_Try it_:
The entries shown here must be retyped in full, with no pictures included.

(Dataset)

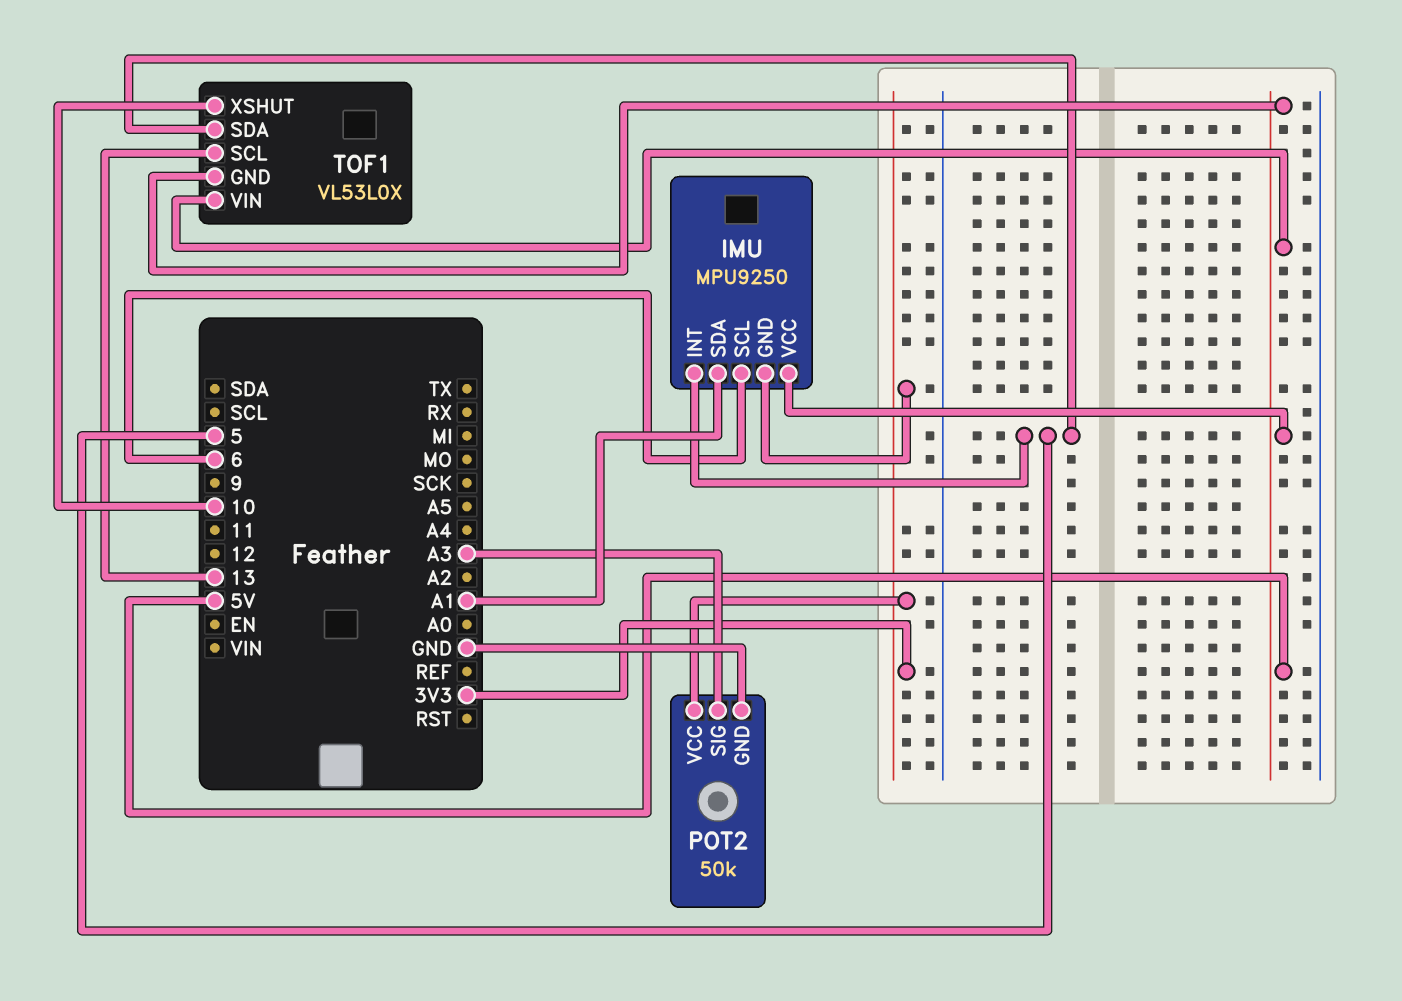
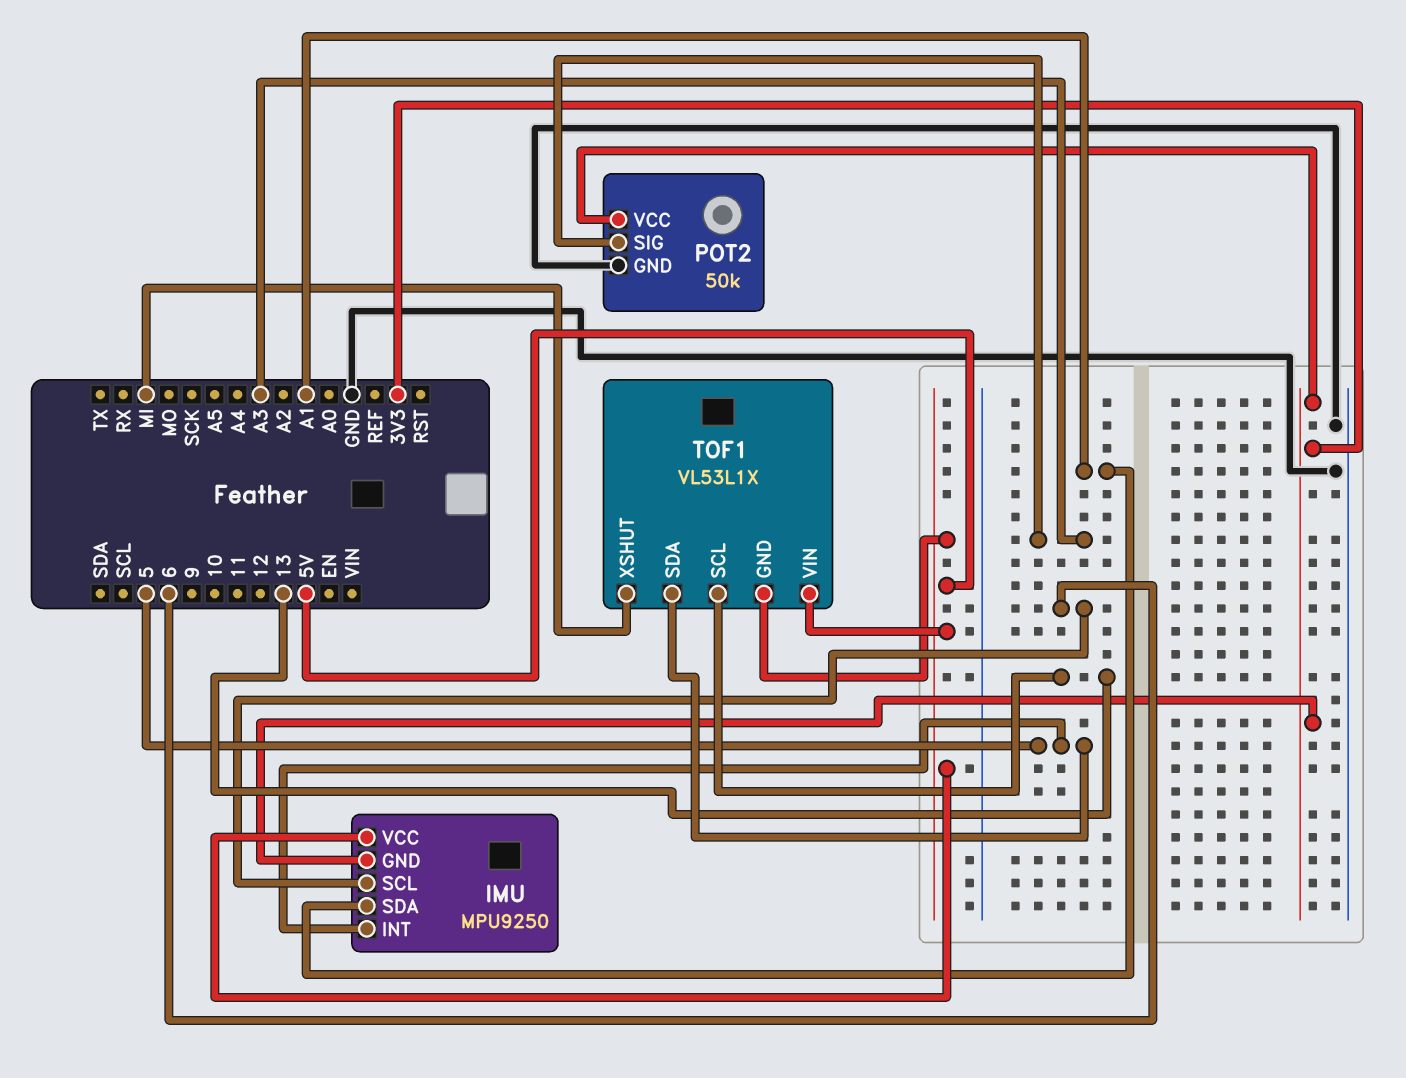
TOF1: VL53L0X -> VL53L1X
TOF1 pin XSHUT: 10 -> MI

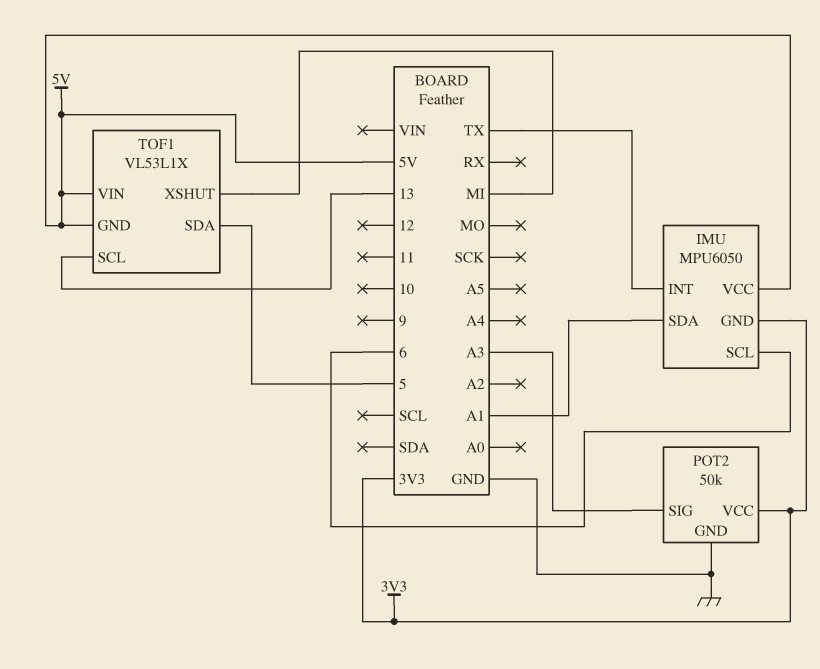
IMU: MPU9250 -> MPU6050
IMU pin INT: 5 -> TX

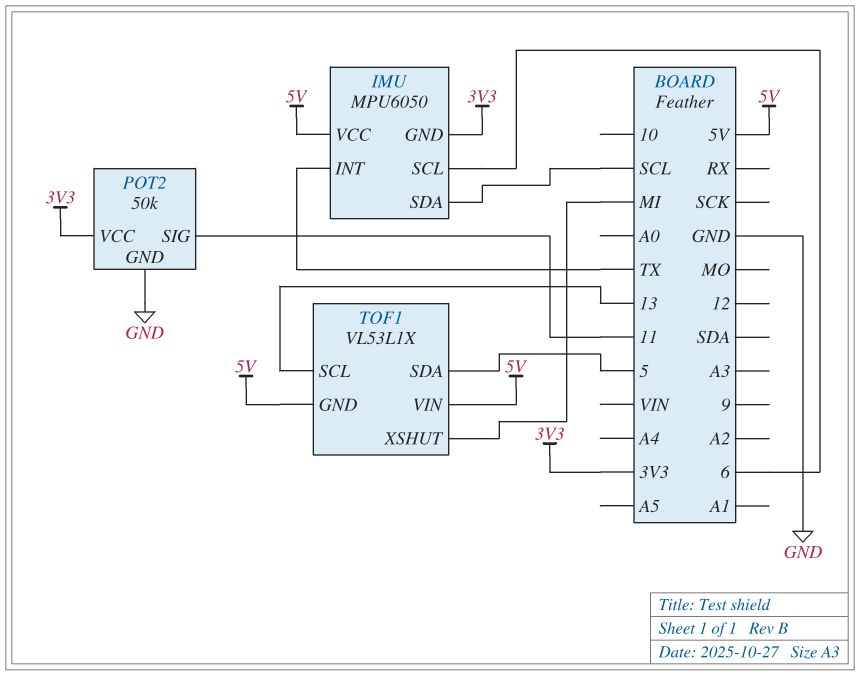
IMU pin SDA: A1 -> SCL
POT2 pin SIG: A3 -> 11

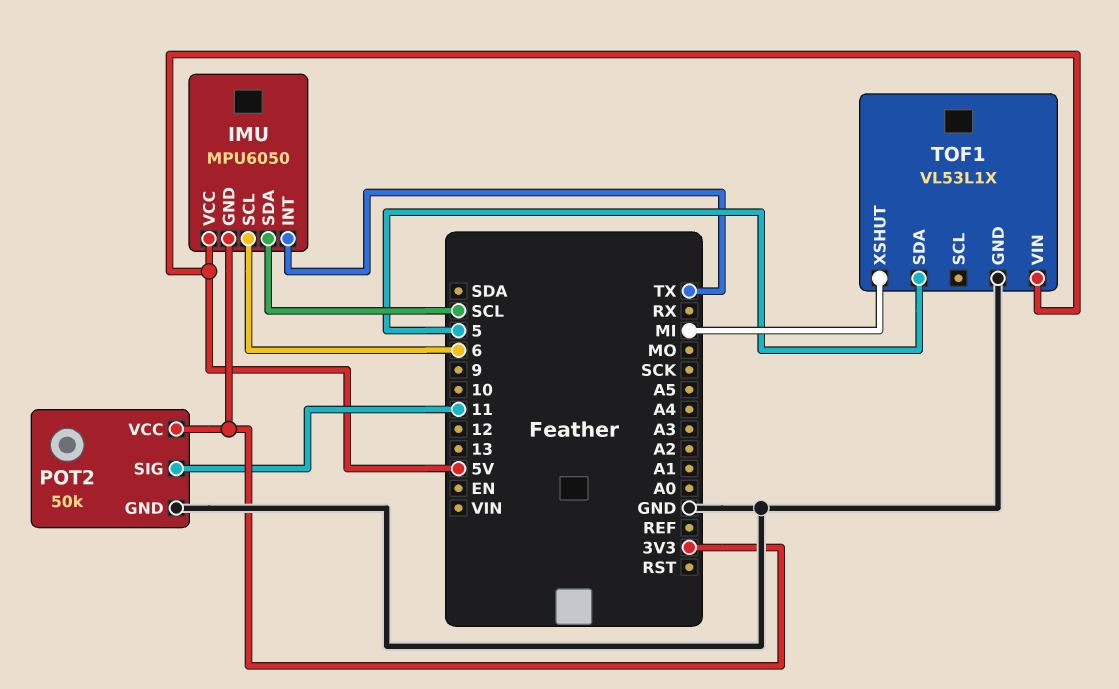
TOF1 pin GND: 5V -> GND
TOF1 pin SCL: 13 -> none

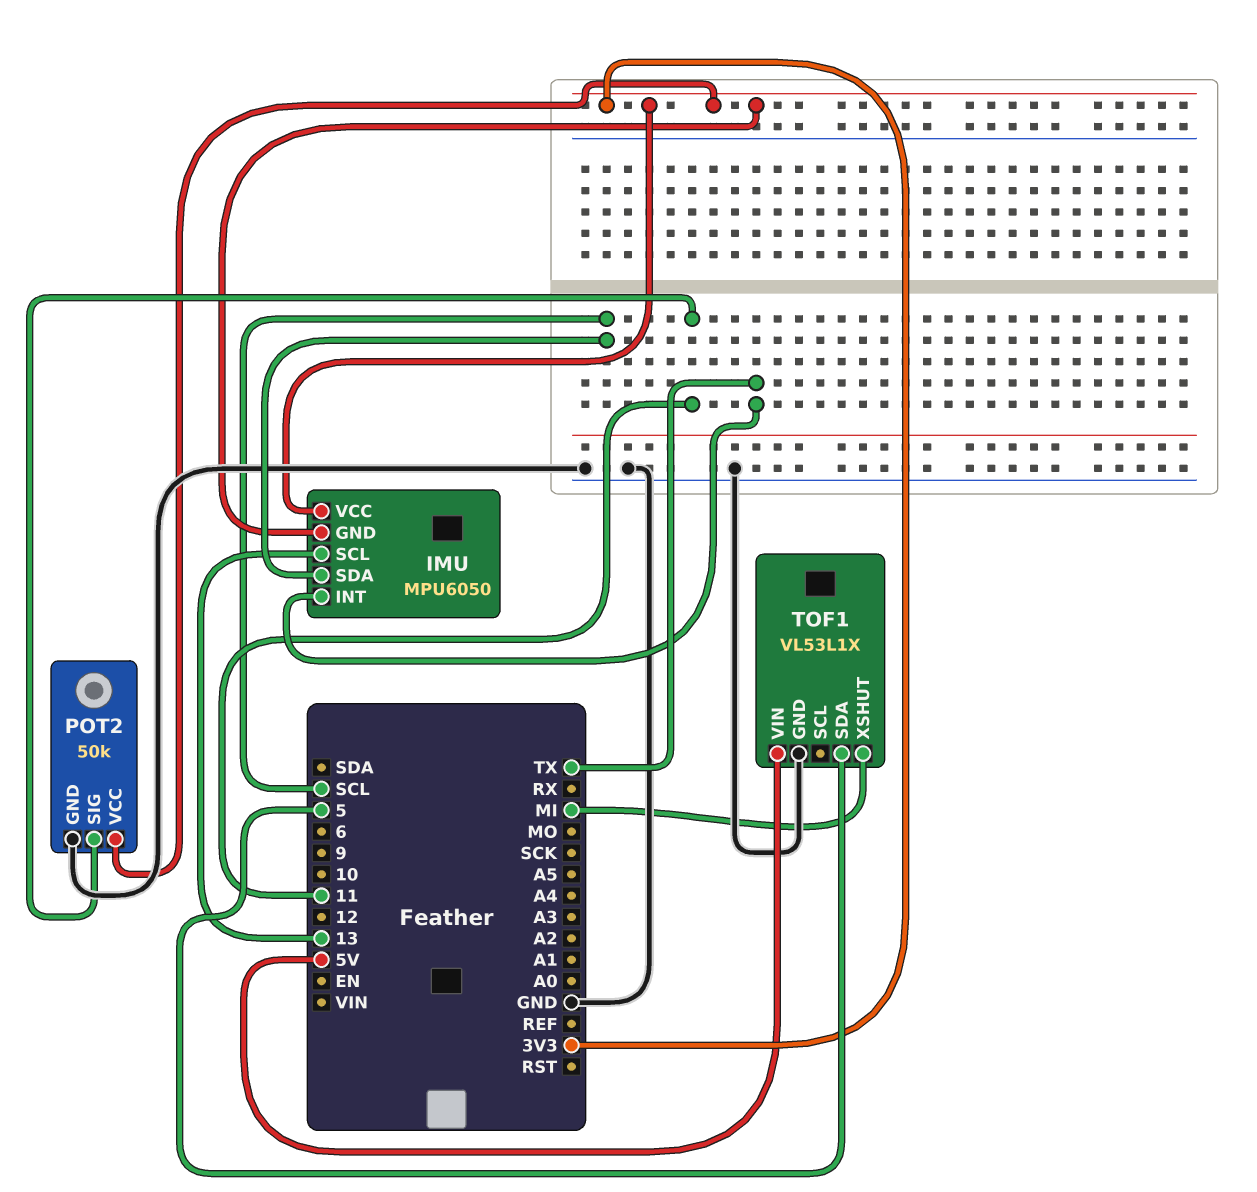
IMU pin SCL: 6 -> 13
IMU pin VCC: 5V -> 3V3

(End Dataset)

_The answer_:
TOF1: VL53L0X -> VL53L1X
TOF1 pin XSHUT: 10 -> MI

IMU: MPU9250 -> MPU6050
IMU pin INT: 5 -> TX

IMU pin SDA: A1 -> SCL
POT2 pin SIG: A3 -> 11

TOF1 pin GND: 5V -> GND
TOF1 pin SCL: 13 -> none

IMU pin SCL: 6 -> 13
IMU pin VCC: 5V -> 3V3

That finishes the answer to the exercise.